• _RECORDS SHOWN_:
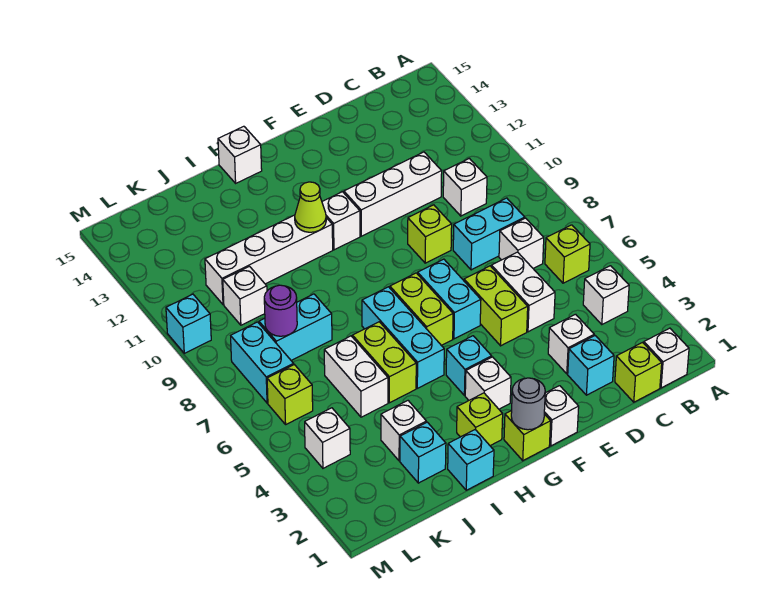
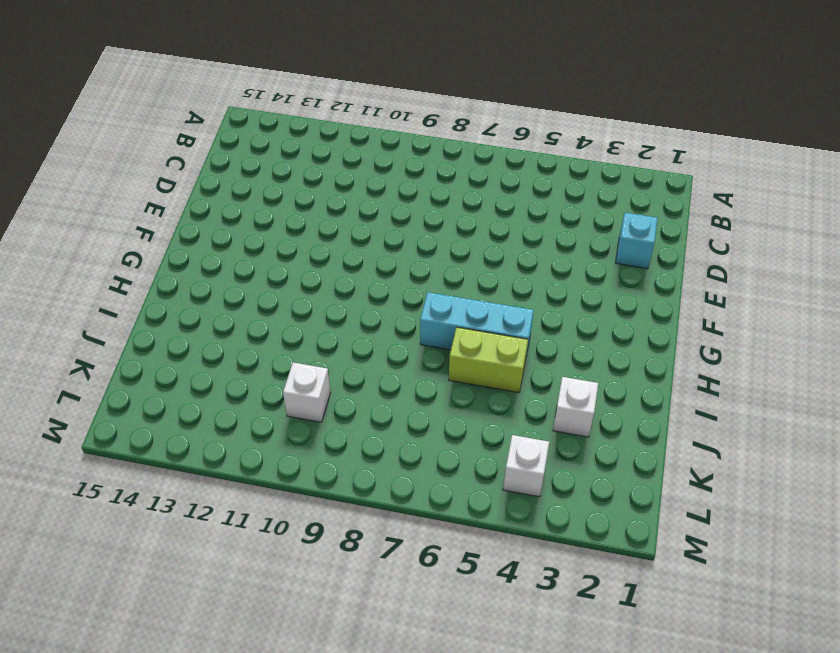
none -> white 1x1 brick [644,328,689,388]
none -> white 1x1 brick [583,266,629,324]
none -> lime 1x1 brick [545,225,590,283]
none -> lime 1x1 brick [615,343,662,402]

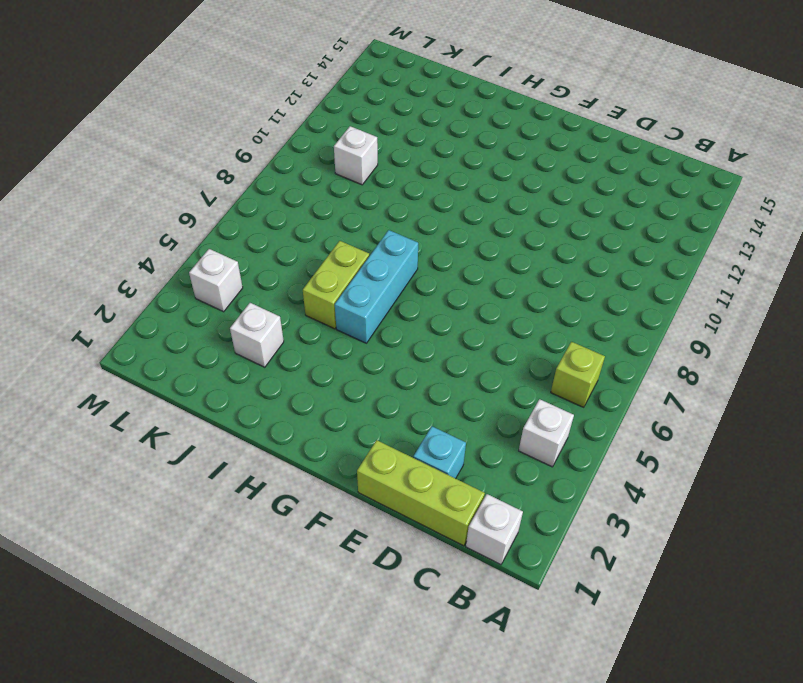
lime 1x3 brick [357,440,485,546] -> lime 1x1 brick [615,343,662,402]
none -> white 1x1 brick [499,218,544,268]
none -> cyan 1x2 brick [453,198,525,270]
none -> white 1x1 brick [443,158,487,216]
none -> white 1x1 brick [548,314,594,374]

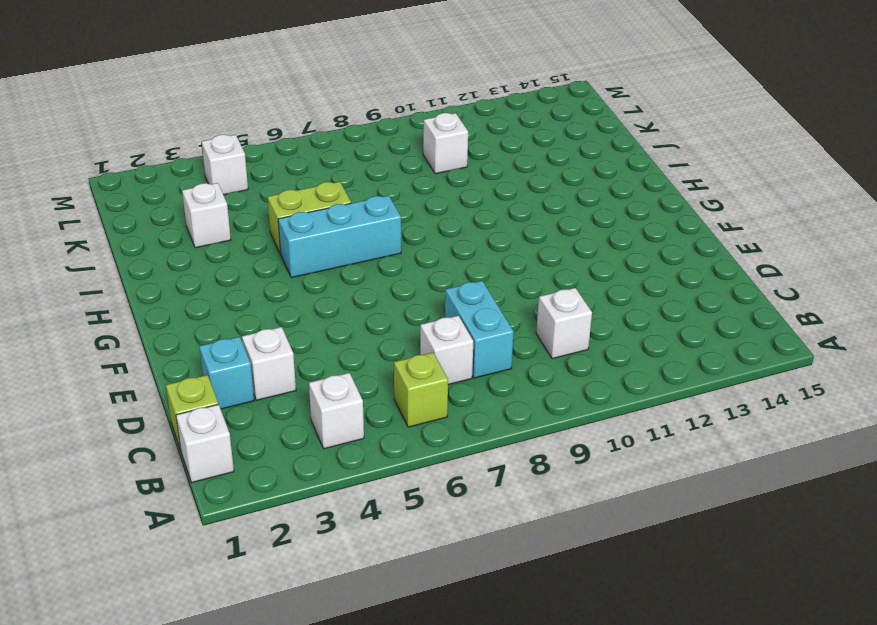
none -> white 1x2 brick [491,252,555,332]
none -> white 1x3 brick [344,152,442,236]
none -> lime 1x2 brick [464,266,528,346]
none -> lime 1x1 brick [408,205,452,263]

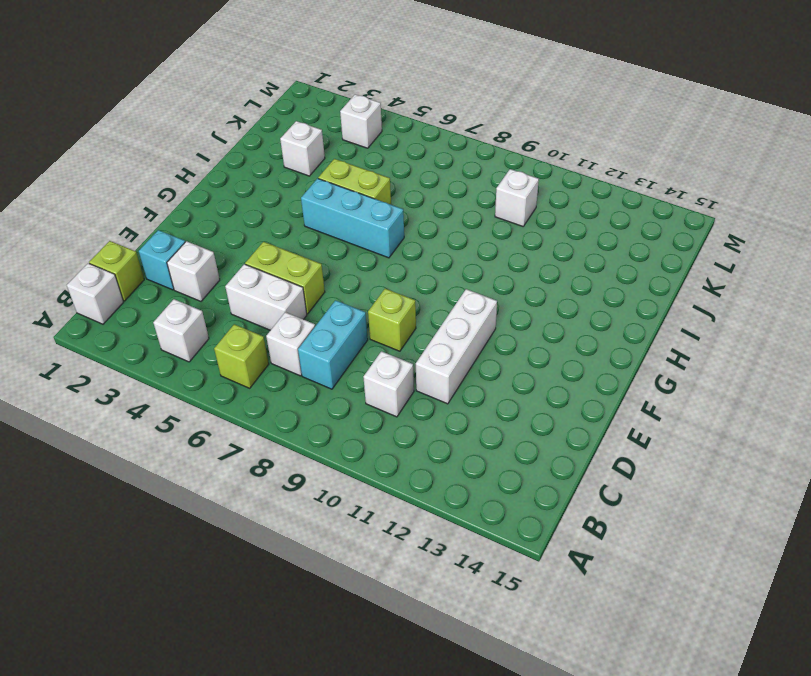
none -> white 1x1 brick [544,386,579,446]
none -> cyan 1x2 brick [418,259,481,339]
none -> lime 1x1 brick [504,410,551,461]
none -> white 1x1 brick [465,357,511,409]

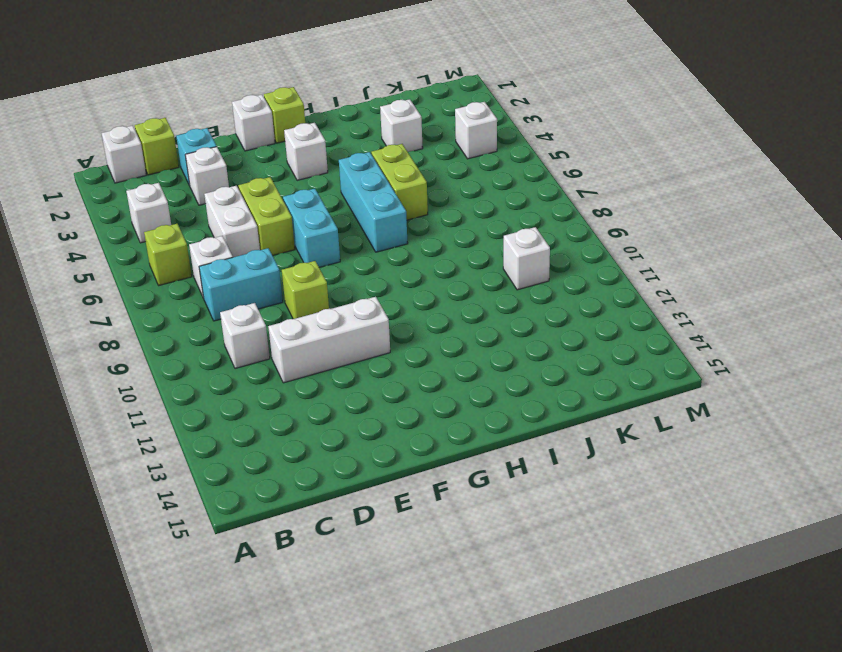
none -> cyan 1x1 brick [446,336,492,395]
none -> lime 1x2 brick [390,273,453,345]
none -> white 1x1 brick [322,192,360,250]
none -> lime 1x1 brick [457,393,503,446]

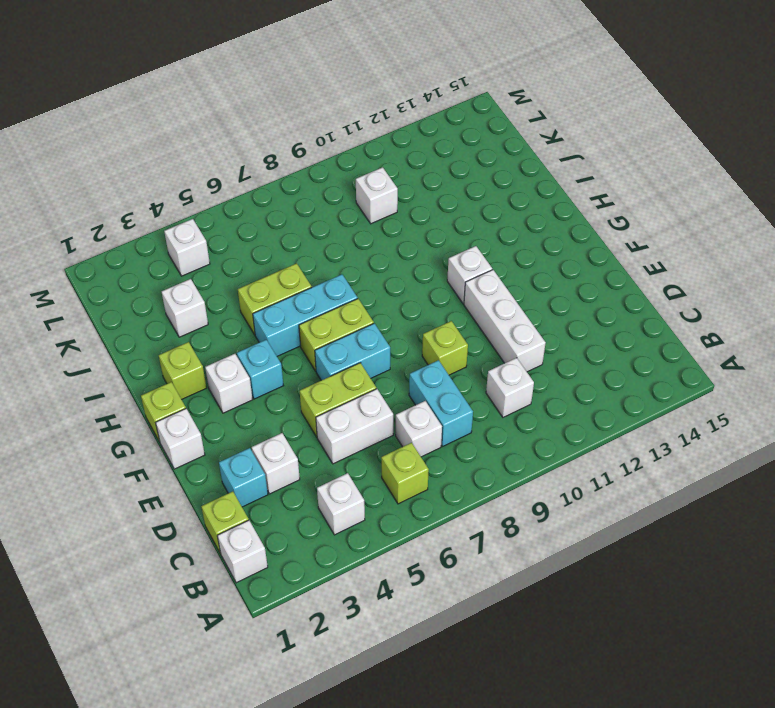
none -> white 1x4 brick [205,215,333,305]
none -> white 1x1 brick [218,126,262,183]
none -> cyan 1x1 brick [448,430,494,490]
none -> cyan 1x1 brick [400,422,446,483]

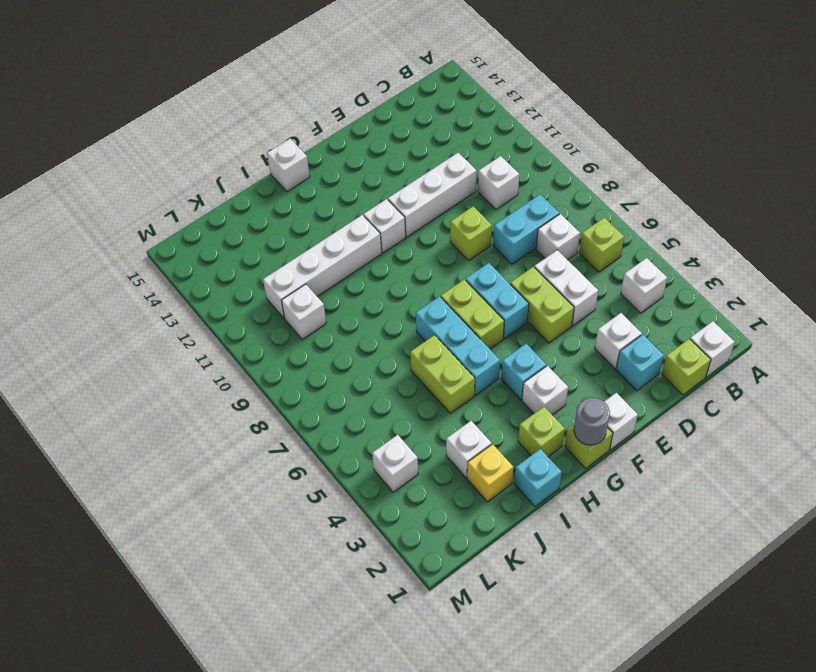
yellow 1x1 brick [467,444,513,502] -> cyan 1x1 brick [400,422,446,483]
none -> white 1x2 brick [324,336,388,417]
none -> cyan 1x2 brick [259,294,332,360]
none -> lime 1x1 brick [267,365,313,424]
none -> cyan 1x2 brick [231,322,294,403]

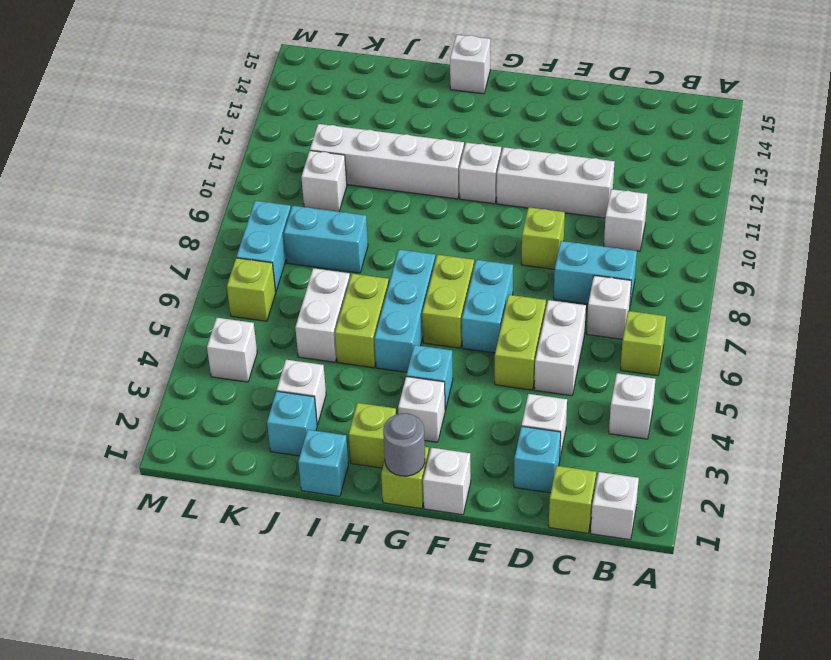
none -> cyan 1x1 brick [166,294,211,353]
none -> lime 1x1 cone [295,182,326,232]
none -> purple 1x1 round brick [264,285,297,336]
---
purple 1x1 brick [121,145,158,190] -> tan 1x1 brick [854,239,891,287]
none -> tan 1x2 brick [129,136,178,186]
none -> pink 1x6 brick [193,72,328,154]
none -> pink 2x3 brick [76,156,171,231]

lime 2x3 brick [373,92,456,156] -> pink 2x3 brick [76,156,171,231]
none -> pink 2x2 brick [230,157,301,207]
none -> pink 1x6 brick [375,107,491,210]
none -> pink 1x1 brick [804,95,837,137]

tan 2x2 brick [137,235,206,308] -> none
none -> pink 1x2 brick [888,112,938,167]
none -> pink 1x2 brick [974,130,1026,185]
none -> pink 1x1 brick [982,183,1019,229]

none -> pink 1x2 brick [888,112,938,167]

• _ABOUT THIS TASK_: Leaving pictures out, output the lines of the data above from the one with "yellow 1x1 brick" through the one with "none -> lime 1x1 cone [295,182,326,232]", word for word.

• _ANSWER TO THIS TASK_:
yellow 1x1 brick [467,444,513,502] -> cyan 1x1 brick [400,422,446,483]
none -> white 1x2 brick [324,336,388,417]
none -> cyan 1x2 brick [259,294,332,360]
none -> lime 1x1 brick [267,365,313,424]
none -> cyan 1x2 brick [231,322,294,403]

none -> cyan 1x1 brick [166,294,211,353]
none -> lime 1x1 cone [295,182,326,232]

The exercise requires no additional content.